## ASSIGNED TASK
Repeat nothing but the lines below running from the one containing "lime brick A13:B13" to the one containing "cyan round brick G8". Keep both end lines.
━━━━━ RECORDED INFORMATION
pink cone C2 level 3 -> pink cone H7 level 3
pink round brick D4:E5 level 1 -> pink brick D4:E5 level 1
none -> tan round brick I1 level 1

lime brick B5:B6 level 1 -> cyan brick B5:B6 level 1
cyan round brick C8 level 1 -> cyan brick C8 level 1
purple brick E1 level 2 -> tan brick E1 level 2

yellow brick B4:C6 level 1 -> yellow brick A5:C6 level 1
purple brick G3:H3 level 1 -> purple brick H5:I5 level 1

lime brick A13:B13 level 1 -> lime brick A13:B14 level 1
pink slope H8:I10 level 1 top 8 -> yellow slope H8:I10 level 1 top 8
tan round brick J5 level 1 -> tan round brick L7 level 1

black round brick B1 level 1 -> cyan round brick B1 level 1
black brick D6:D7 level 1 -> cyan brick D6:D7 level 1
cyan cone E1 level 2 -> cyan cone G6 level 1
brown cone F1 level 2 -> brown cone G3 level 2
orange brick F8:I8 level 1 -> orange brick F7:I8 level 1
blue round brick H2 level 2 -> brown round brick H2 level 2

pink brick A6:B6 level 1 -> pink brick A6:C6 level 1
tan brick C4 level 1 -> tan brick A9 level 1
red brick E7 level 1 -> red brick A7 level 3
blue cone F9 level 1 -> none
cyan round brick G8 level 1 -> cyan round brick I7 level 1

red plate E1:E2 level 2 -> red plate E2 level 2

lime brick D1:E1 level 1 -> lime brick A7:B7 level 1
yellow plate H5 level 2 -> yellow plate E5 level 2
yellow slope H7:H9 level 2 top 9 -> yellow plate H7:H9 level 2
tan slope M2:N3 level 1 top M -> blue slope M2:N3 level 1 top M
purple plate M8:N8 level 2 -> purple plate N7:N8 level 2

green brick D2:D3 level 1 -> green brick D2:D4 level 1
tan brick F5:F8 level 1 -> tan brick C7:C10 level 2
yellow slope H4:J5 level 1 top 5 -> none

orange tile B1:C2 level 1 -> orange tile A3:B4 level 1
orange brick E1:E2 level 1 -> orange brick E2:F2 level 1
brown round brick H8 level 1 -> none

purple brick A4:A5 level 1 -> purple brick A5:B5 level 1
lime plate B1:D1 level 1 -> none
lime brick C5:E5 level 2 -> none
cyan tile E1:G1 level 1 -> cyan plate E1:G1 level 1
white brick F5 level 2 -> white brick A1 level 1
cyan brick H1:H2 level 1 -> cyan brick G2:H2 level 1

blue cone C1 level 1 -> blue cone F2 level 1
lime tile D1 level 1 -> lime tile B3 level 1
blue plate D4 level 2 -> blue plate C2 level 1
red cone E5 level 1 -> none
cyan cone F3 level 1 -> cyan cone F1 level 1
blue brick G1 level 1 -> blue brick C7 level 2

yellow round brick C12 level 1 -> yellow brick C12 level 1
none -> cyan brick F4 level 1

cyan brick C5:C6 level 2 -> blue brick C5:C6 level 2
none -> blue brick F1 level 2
━━━━━━━━━━
## YOUR RESPONSE
lime brick A13:B13 level 1 -> lime brick A13:B14 level 1
pink slope H8:I10 level 1 top 8 -> yellow slope H8:I10 level 1 top 8
tan round brick J5 level 1 -> tan round brick L7 level 1

black round brick B1 level 1 -> cyan round brick B1 level 1
black brick D6:D7 level 1 -> cyan brick D6:D7 level 1
cyan cone E1 level 2 -> cyan cone G6 level 1
brown cone F1 level 2 -> brown cone G3 level 2
orange brick F8:I8 level 1 -> orange brick F7:I8 level 1
blue round brick H2 level 2 -> brown round brick H2 level 2

pink brick A6:B6 level 1 -> pink brick A6:C6 level 1
tan brick C4 level 1 -> tan brick A9 level 1
red brick E7 level 1 -> red brick A7 level 3
blue cone F9 level 1 -> none
cyan round brick G8 level 1 -> cyan round brick I7 level 1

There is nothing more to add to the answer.